■ **WHAT NEEDS TO BE DONE**: A line below contains "(705, 334) = (754, 441): pink", and a later one contains "(526, 580) = (432, 331): none -> black pencil". Repeat both, with every line between them, exactly.

[Data excerpts]
===============
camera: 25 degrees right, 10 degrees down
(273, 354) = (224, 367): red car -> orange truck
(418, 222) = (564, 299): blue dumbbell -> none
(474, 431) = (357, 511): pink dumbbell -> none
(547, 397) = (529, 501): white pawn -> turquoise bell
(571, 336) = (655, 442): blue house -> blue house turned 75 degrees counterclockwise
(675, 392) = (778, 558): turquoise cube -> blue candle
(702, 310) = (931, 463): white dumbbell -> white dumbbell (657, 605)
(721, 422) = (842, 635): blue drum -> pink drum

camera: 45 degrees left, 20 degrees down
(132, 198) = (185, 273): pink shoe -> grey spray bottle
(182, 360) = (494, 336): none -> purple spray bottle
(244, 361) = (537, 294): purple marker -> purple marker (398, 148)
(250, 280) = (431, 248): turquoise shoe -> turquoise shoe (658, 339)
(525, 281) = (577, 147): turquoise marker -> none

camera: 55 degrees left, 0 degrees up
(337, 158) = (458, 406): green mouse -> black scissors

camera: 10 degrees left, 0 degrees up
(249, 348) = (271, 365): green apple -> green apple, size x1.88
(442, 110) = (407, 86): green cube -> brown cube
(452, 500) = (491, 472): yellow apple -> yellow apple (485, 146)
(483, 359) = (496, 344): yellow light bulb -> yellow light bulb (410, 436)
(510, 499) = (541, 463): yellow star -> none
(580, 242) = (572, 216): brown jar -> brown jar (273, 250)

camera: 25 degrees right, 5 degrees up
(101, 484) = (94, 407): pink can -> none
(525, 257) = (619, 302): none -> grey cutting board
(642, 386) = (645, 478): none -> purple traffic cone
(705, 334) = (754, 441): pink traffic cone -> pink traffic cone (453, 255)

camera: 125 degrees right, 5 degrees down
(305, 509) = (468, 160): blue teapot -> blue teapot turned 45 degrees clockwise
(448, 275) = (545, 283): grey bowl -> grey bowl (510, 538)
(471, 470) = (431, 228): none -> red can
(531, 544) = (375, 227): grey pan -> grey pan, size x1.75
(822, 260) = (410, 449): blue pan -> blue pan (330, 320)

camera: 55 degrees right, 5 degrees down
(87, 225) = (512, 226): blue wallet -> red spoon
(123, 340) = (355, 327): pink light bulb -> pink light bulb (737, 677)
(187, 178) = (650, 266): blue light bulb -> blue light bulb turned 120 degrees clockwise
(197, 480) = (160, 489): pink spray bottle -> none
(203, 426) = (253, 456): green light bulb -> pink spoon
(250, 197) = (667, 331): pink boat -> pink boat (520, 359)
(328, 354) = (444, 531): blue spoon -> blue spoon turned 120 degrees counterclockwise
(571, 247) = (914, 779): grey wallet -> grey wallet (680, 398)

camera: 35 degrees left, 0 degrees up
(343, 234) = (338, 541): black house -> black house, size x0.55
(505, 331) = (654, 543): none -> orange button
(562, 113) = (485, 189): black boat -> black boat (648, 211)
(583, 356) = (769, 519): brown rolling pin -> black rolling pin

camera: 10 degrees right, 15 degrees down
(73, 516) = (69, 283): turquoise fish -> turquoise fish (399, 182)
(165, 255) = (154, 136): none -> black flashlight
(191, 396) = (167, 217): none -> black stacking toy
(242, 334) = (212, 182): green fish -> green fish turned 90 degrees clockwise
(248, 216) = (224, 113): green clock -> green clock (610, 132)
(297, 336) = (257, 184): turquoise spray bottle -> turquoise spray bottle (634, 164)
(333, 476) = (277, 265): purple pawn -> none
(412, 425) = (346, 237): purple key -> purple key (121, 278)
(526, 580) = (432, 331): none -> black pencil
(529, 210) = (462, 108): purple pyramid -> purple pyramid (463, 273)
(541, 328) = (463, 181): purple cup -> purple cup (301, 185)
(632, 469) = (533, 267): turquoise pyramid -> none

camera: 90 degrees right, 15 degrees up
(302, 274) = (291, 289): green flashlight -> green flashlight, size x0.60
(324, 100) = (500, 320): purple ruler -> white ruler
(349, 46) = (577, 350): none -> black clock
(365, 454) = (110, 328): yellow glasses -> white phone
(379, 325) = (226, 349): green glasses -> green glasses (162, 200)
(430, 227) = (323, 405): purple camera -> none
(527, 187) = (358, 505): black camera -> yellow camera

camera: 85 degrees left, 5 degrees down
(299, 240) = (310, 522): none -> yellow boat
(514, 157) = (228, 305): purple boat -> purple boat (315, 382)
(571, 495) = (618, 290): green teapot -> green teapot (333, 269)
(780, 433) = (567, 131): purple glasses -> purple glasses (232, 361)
===============
■ **ANSWER FOR THIS EXERCISE**:
(705, 334) = (754, 441): pink traffic cone -> pink traffic cone (453, 255)

camera: 125 degrees right, 5 degrees down
(305, 509) = (468, 160): blue teapot -> blue teapot turned 45 degrees clockwise
(448, 275) = (545, 283): grey bowl -> grey bowl (510, 538)
(471, 470) = (431, 228): none -> red can
(531, 544) = (375, 227): grey pan -> grey pan, size x1.75
(822, 260) = (410, 449): blue pan -> blue pan (330, 320)

camera: 55 degrees right, 5 degrees down
(87, 225) = (512, 226): blue wallet -> red spoon
(123, 340) = (355, 327): pink light bulb -> pink light bulb (737, 677)
(187, 178) = (650, 266): blue light bulb -> blue light bulb turned 120 degrees clockwise
(197, 480) = (160, 489): pink spray bottle -> none
(203, 426) = (253, 456): green light bulb -> pink spoon
(250, 197) = (667, 331): pink boat -> pink boat (520, 359)
(328, 354) = (444, 531): blue spoon -> blue spoon turned 120 degrees counterclockwise
(571, 247) = (914, 779): grey wallet -> grey wallet (680, 398)

camera: 35 degrees left, 0 degrees up
(343, 234) = (338, 541): black house -> black house, size x0.55
(505, 331) = (654, 543): none -> orange button
(562, 113) = (485, 189): black boat -> black boat (648, 211)
(583, 356) = (769, 519): brown rolling pin -> black rolling pin

camera: 10 degrees right, 15 degrees down
(73, 516) = (69, 283): turquoise fish -> turquoise fish (399, 182)
(165, 255) = (154, 136): none -> black flashlight
(191, 396) = (167, 217): none -> black stacking toy
(242, 334) = (212, 182): green fish -> green fish turned 90 degrees clockwise
(248, 216) = (224, 113): green clock -> green clock (610, 132)
(297, 336) = (257, 184): turquoise spray bottle -> turquoise spray bottle (634, 164)
(333, 476) = (277, 265): purple pawn -> none
(412, 425) = (346, 237): purple key -> purple key (121, 278)
(526, 580) = (432, 331): none -> black pencil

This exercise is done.